=== RECORDS PROVIDED ===
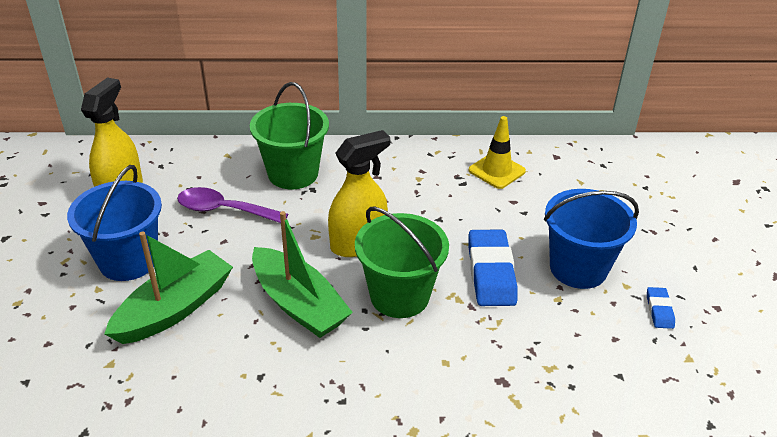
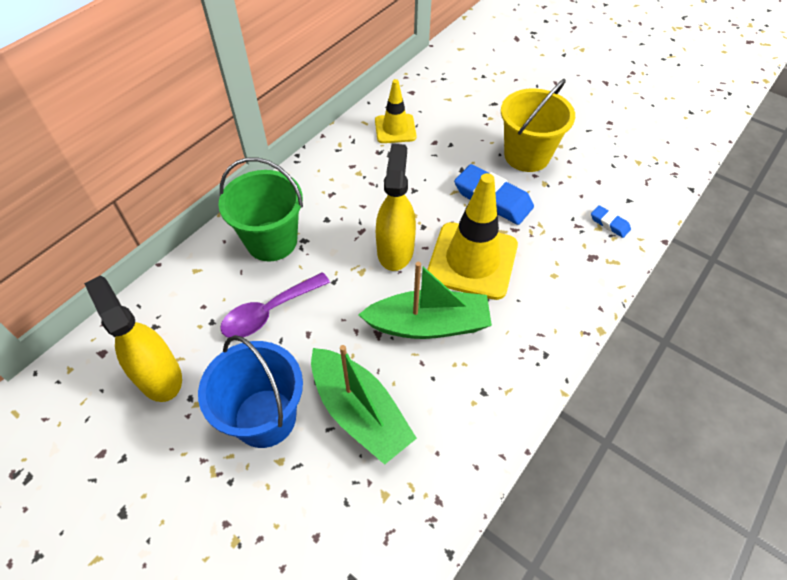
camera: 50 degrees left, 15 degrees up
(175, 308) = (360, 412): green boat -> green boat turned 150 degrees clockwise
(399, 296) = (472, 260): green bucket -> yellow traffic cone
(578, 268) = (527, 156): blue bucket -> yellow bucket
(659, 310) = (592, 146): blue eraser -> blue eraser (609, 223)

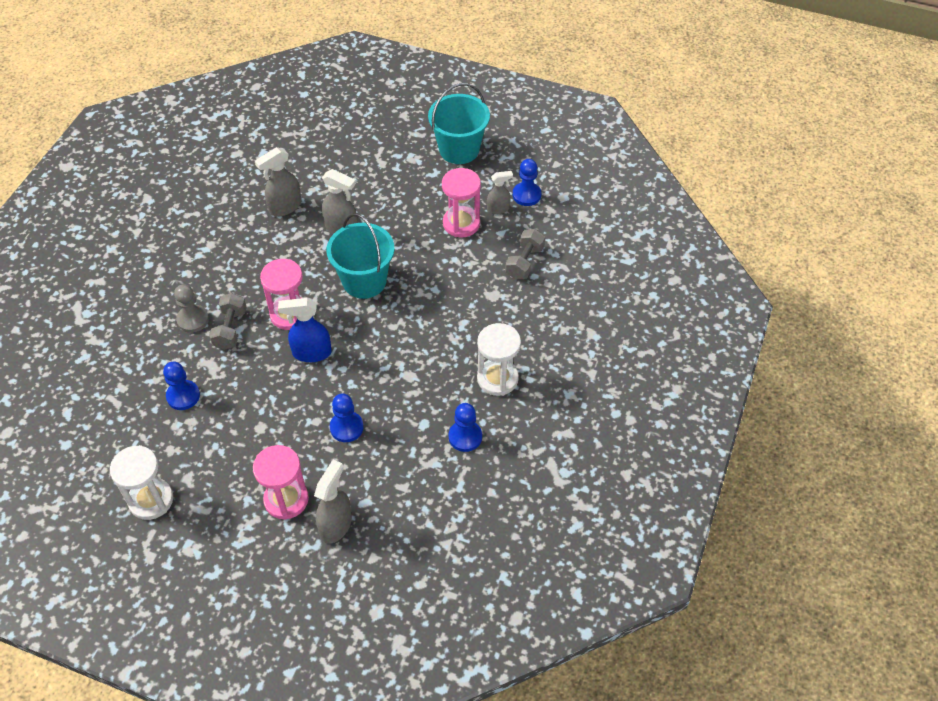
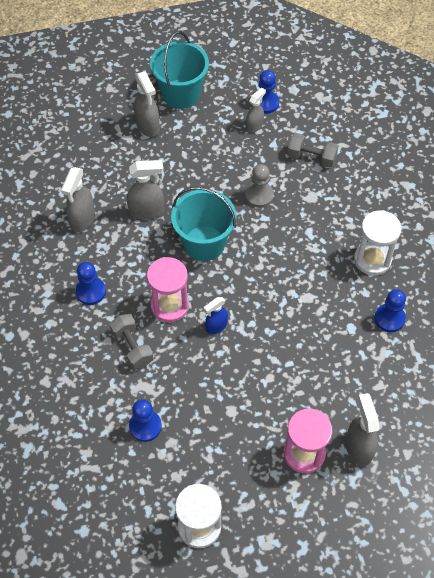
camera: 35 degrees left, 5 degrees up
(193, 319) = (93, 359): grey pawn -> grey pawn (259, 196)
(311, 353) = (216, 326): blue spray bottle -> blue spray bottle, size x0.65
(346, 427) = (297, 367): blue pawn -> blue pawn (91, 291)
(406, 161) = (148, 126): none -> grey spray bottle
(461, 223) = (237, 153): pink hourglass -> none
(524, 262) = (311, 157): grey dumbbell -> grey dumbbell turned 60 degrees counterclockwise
===
When copying the records above, please match them exactly but leave out all pictures.

- EXERCISE RESULT:
camera: 50 degrees left, 15 degrees up
(175, 308) = (360, 412): green boat -> green boat turned 150 degrees clockwise
(399, 296) = (472, 260): green bucket -> yellow traffic cone
(578, 268) = (527, 156): blue bucket -> yellow bucket
(659, 310) = (592, 146): blue eraser -> blue eraser (609, 223)

camera: 35 degrees left, 5 degrees up
(193, 319) = (93, 359): grey pawn -> grey pawn (259, 196)
(311, 353) = (216, 326): blue spray bottle -> blue spray bottle, size x0.65
(346, 427) = (297, 367): blue pawn -> blue pawn (91, 291)
(406, 161) = (148, 126): none -> grey spray bottle
(461, 223) = (237, 153): pink hourglass -> none
(524, 262) = (311, 157): grey dumbbell -> grey dumbbell turned 60 degrees counterclockwise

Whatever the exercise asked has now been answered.